[Entries taken from a collection]
_ _ _ _ _ _ _

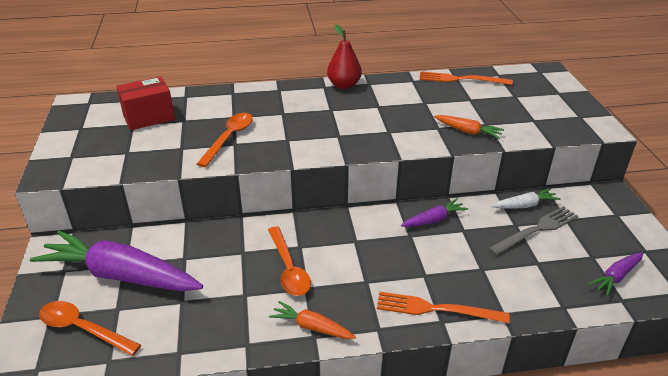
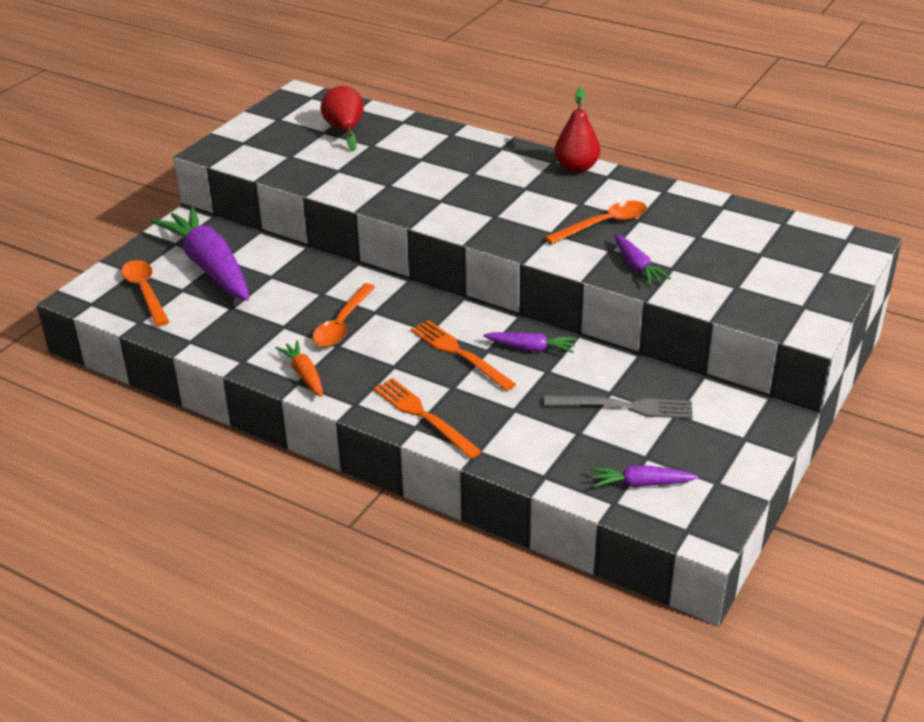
camera: 40 degrees right, 0 degrees up
(149, 117) = (345, 130): red box -> red pear
(229, 138) = (389, 177): orange spoon -> orange spoon (603, 224)
(461, 79) = (725, 211): orange fork -> orange fork (460, 354)
(467, 131) = (637, 266): orange carrot -> purple carrot
(524, 205) = (649, 381): white carrot -> none

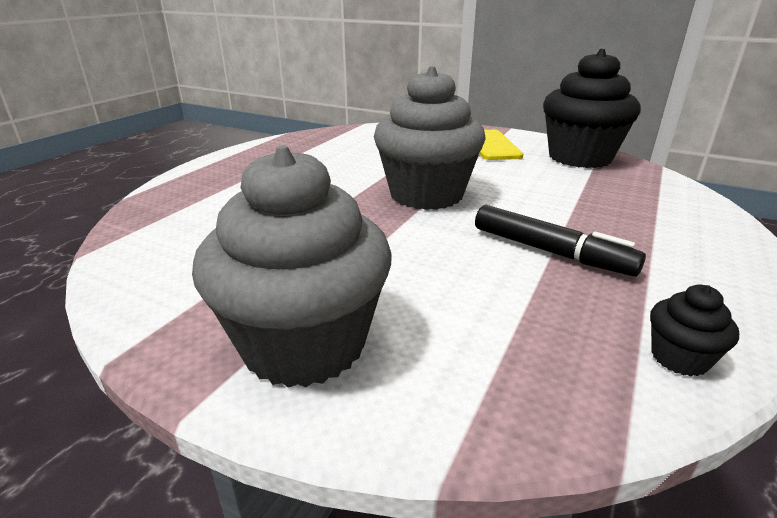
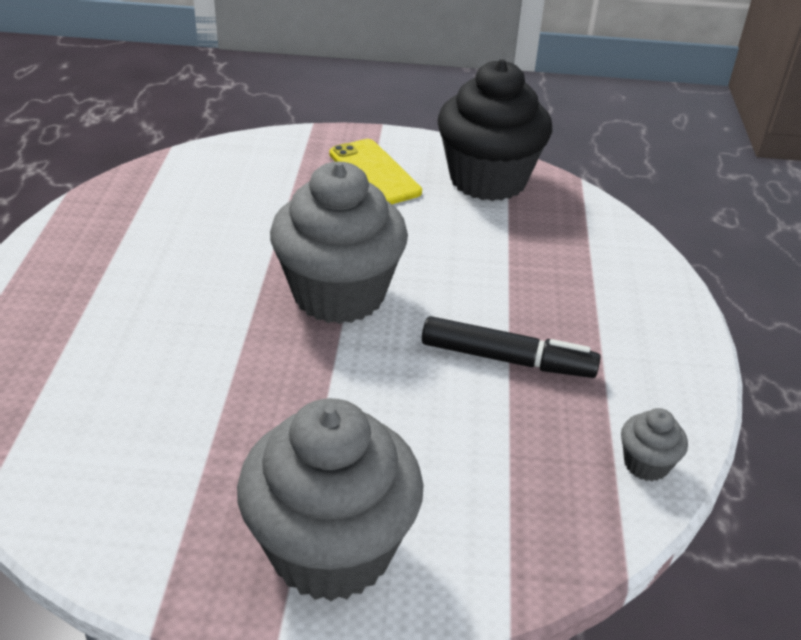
camera: 25 degrees left, 10 degrees up
(679, 358) = (646, 464): black cupcake -> grey cupcake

_ _ _ _ _ _ _

BRIEF =
Only the text of the entries belongs in the answer, copied exactly; the pictures stay out.

EXERCISE RESPONSE =
camera: 40 degrees right, 0 degrees up
(149, 117) = (345, 130): red box -> red pear
(229, 138) = (389, 177): orange spoon -> orange spoon (603, 224)
(461, 79) = (725, 211): orange fork -> orange fork (460, 354)
(467, 131) = (637, 266): orange carrot -> purple carrot
(524, 205) = (649, 381): white carrot -> none

camera: 25 degrees left, 10 degrees up
(679, 358) = (646, 464): black cupcake -> grey cupcake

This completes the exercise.